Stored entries
****************
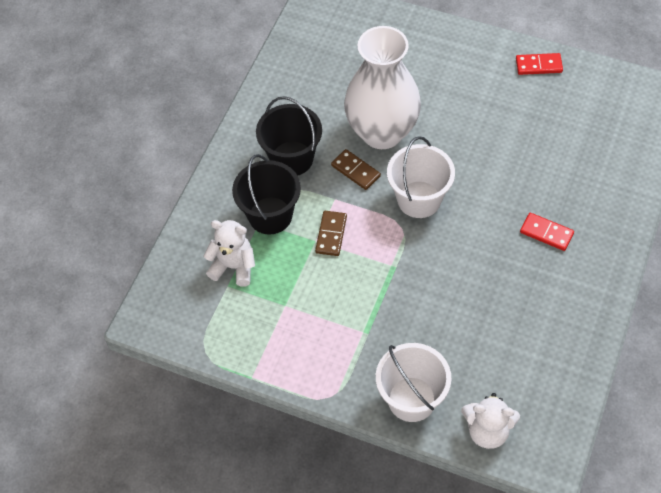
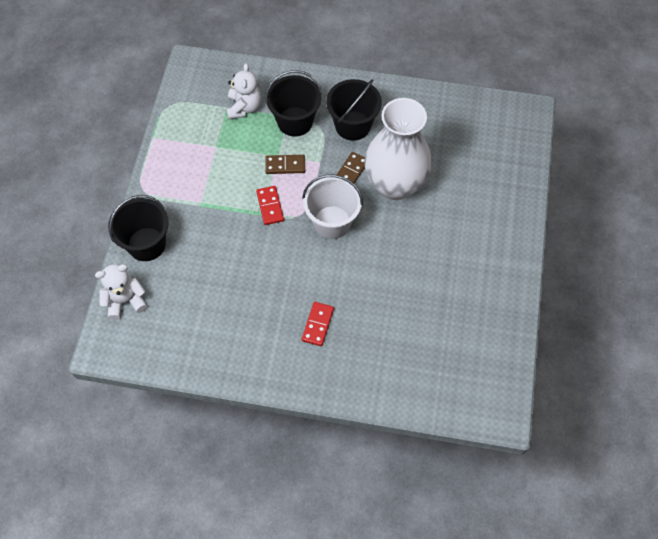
camera: 75 degrees right, 5 degrees up
(411, 399) = (146, 244): white bucket -> black bucket
(487, 431) = (125, 301): white teddy bear -> white teddy bear turned 75 degrees clockwise
(538, 65) = (504, 299): red domino -> red domino (270, 206)

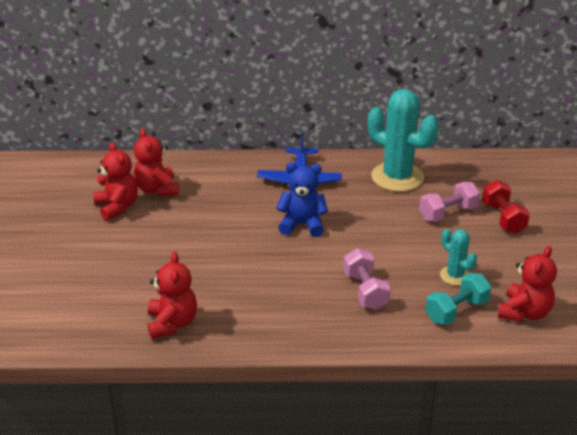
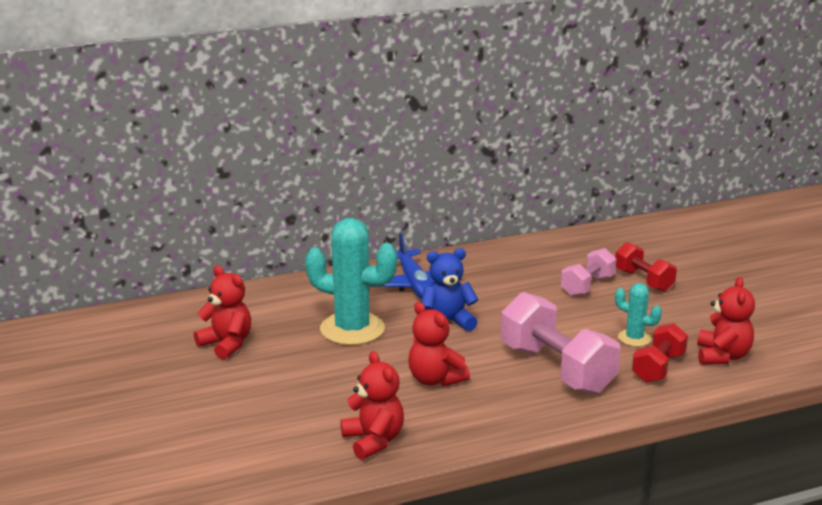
camera: 20 degrees left, 10 degrees down
(157, 189) = (261, 319): red teddy bear -> red teddy bear (435, 379)
(365, 291) = (556, 369): pink dumbbell -> pink dumbbell, size x1.73
(397, 177) = (514, 263): turquoise cactus -> turquoise cactus (352, 329)
(456, 311) = (658, 368): turquoise dumbbell -> red dumbbell

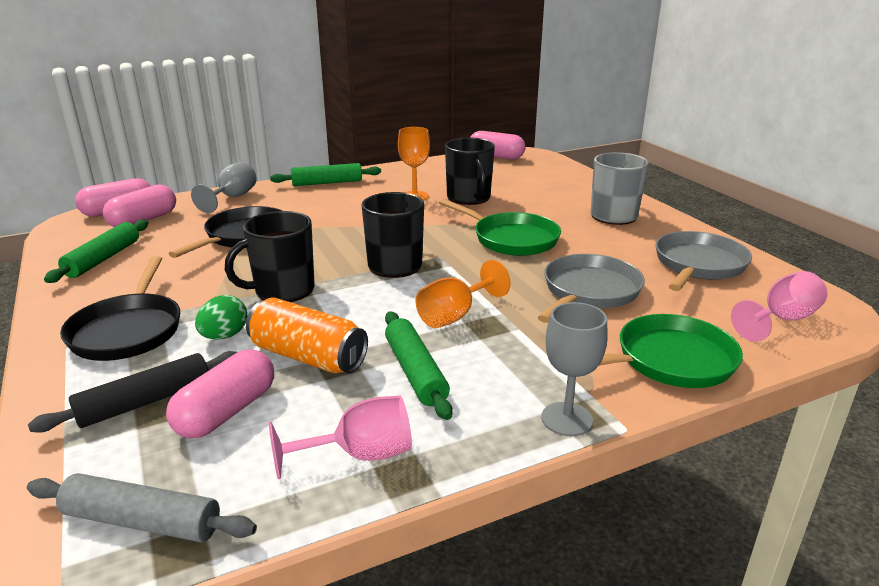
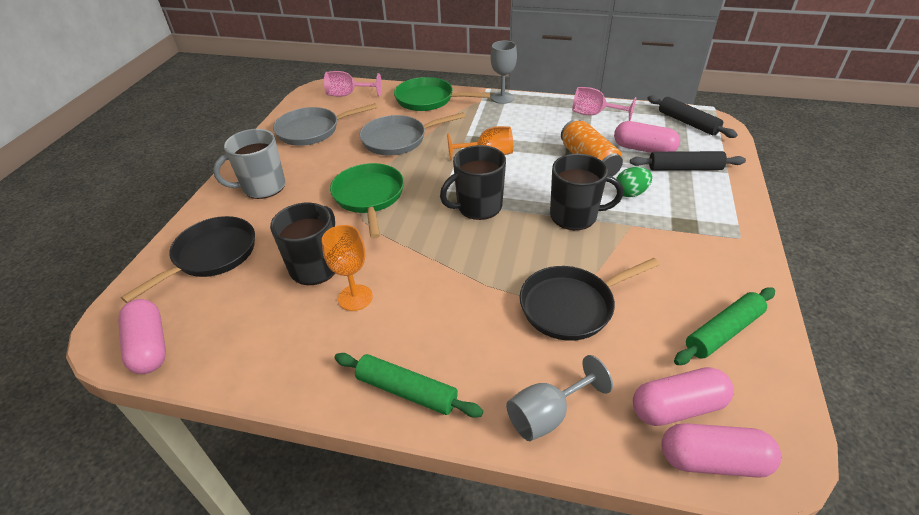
camera: 140 degrees left, 15 degrees up
(128, 330) = (695, 223): black pan -> black pan (211, 256)
(142, 521) = (688, 123): grey rolling pin -> black rolling pin
(226, 412) = (643, 149): pink capsule -> pink capsule turned 45 degrees clockwise
(415, 372) = (542, 134): green rolling pin -> none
****************
Extract, word for word, every line from the one containing "(397, 177) = (514, 263): turquoise" to the end of the data above, both ends included, and leave out the pictures.

- **Response area**:
(397, 177) = (514, 263): turquoise cactus -> turquoise cactus (352, 329)
(456, 311) = (658, 368): turquoise dumbbell -> red dumbbell

camera: 140 degrees left, 15 degrees up
(128, 330) = (695, 223): black pan -> black pan (211, 256)
(142, 521) = (688, 123): grey rolling pin -> black rolling pin
(226, 412) = (643, 149): pink capsule -> pink capsule turned 45 degrees clockwise
(415, 372) = (542, 134): green rolling pin -> none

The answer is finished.